------ GIVEN RECORDS ------

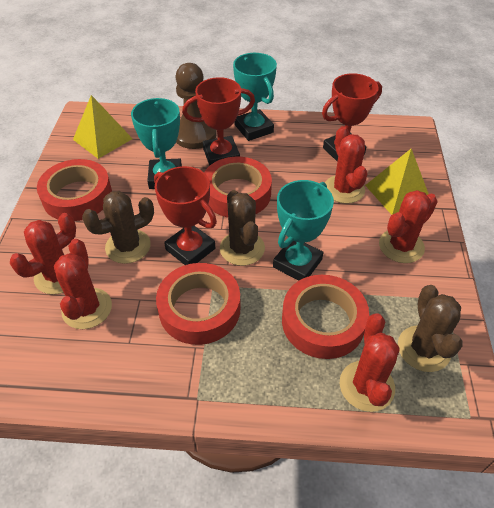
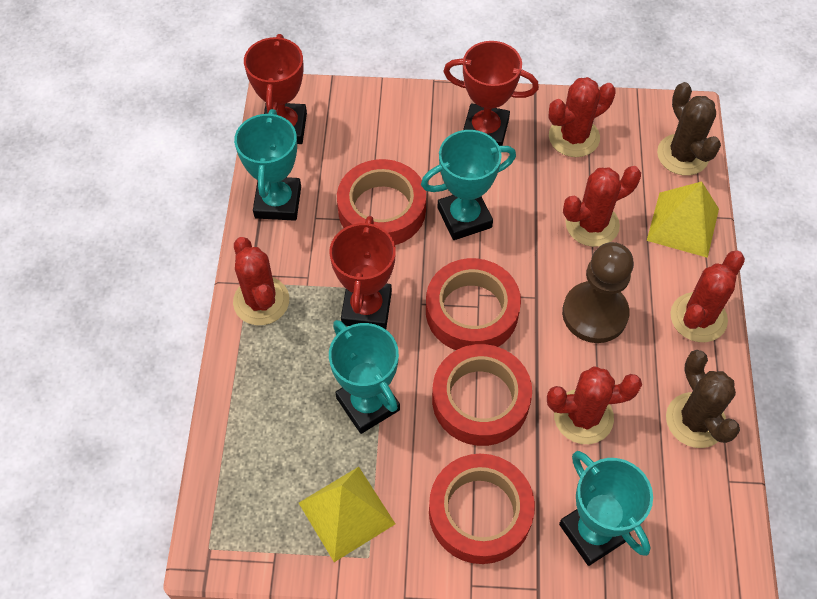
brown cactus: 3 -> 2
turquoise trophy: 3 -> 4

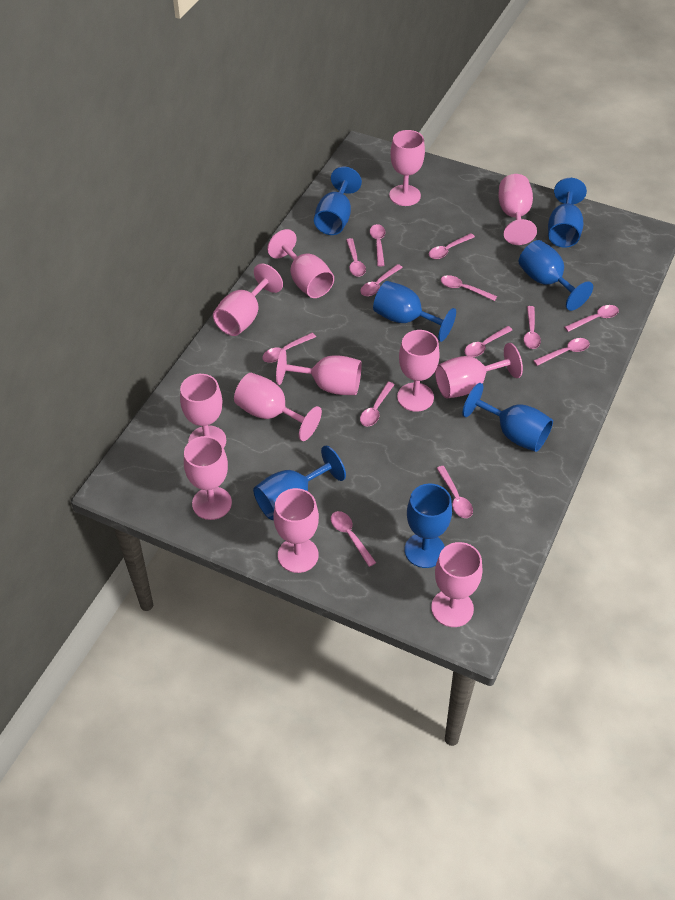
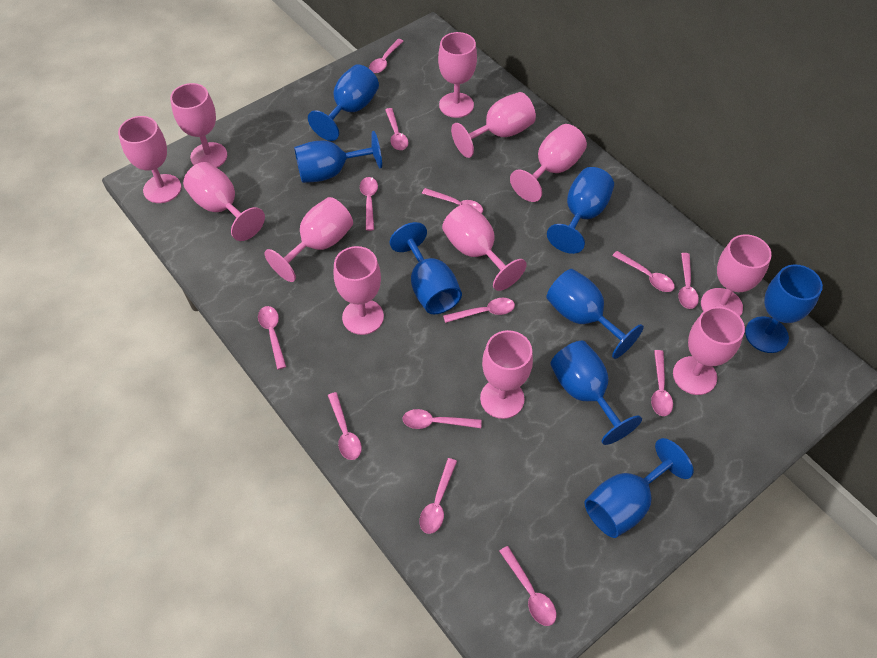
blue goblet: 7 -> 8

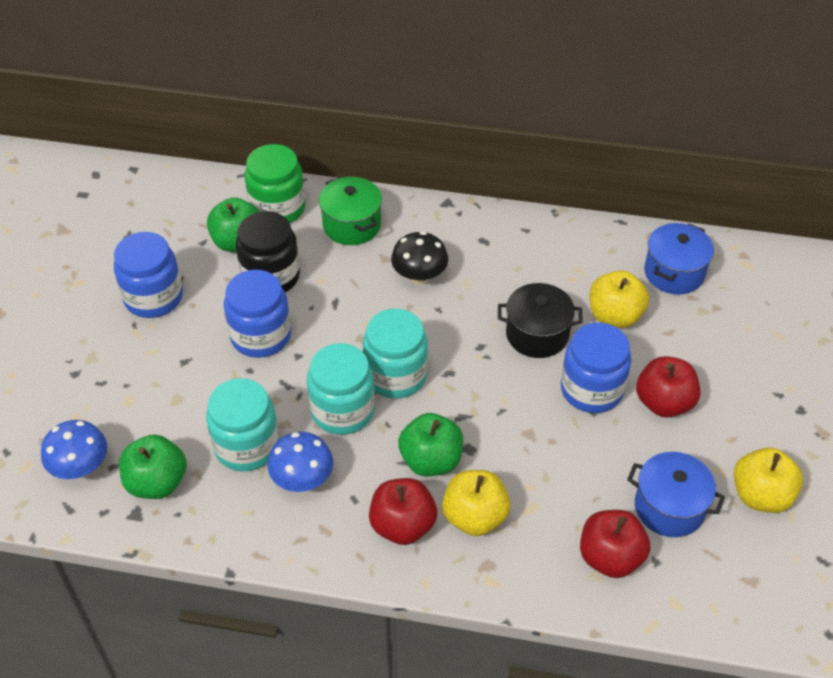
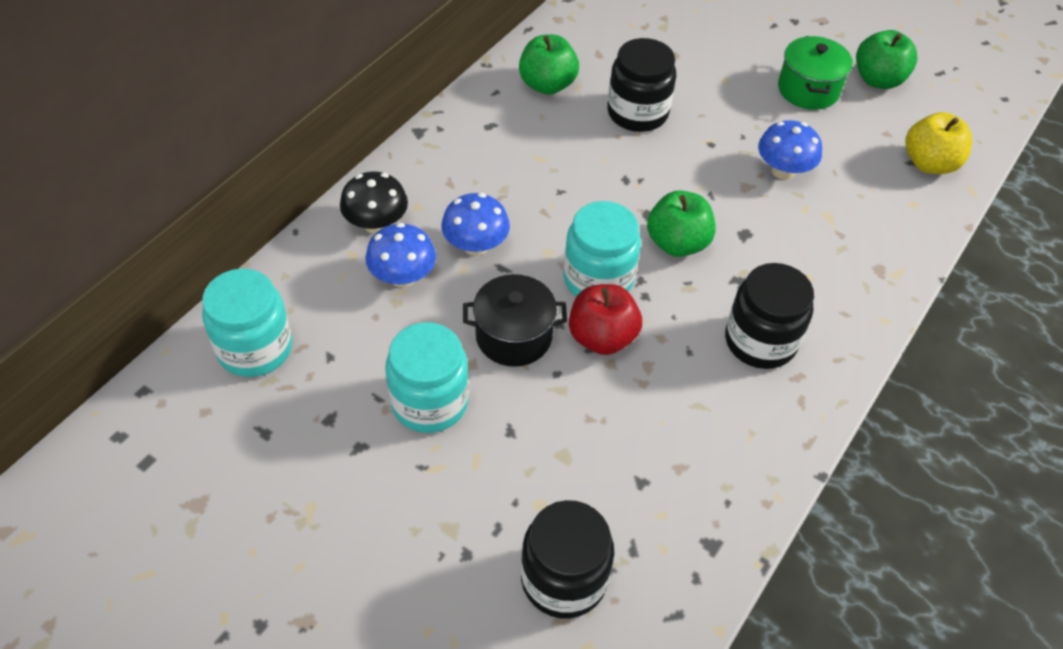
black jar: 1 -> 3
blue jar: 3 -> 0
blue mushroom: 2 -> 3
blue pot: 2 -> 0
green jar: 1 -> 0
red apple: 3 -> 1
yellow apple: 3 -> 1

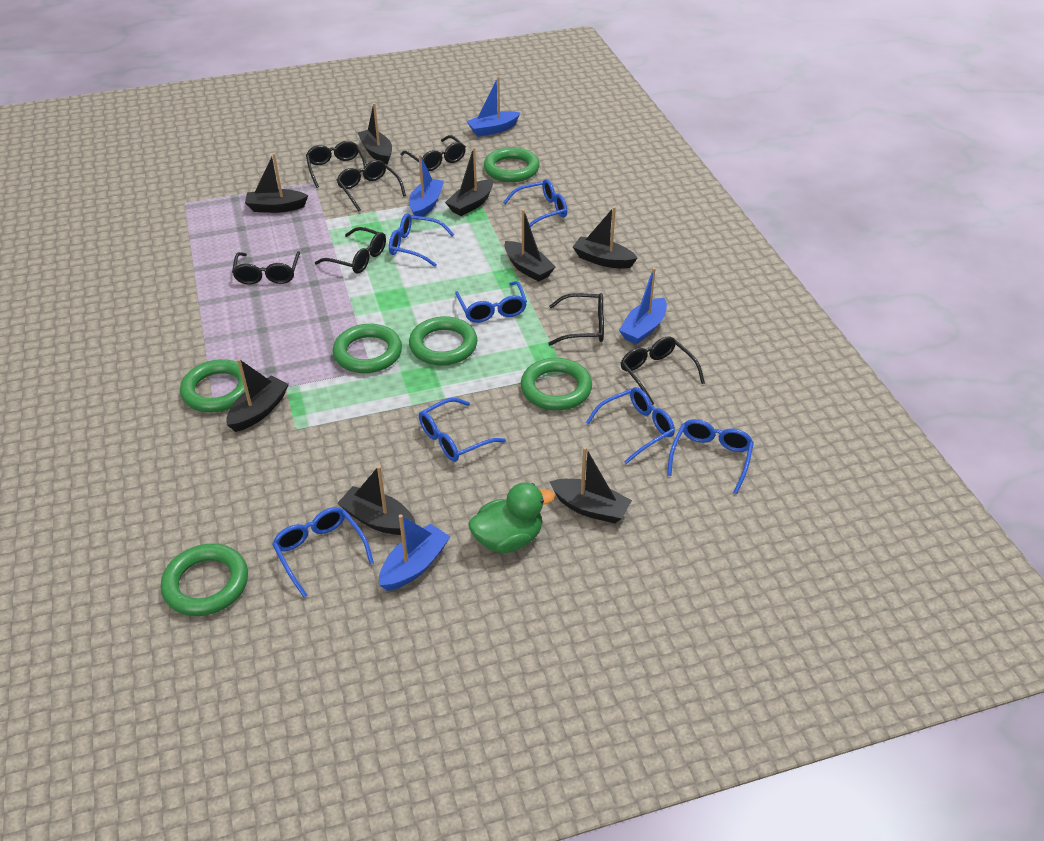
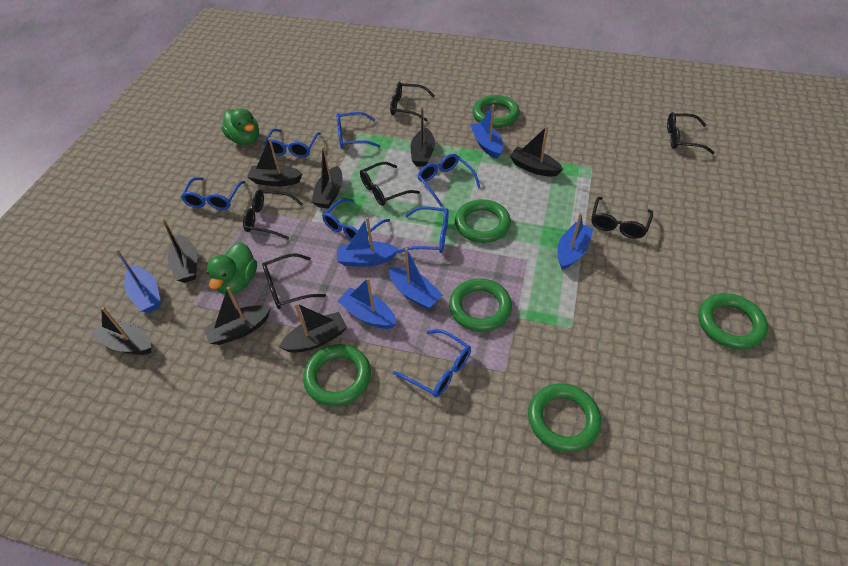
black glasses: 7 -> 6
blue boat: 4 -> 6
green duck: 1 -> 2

------

**YOUR TASK:**
Each line above that has the word "blue" must be copied.

**EXERCISE RESPONSE:**
blue goblet: 7 -> 8
blue jar: 3 -> 0
blue mushroom: 2 -> 3
blue pot: 2 -> 0
blue boat: 4 -> 6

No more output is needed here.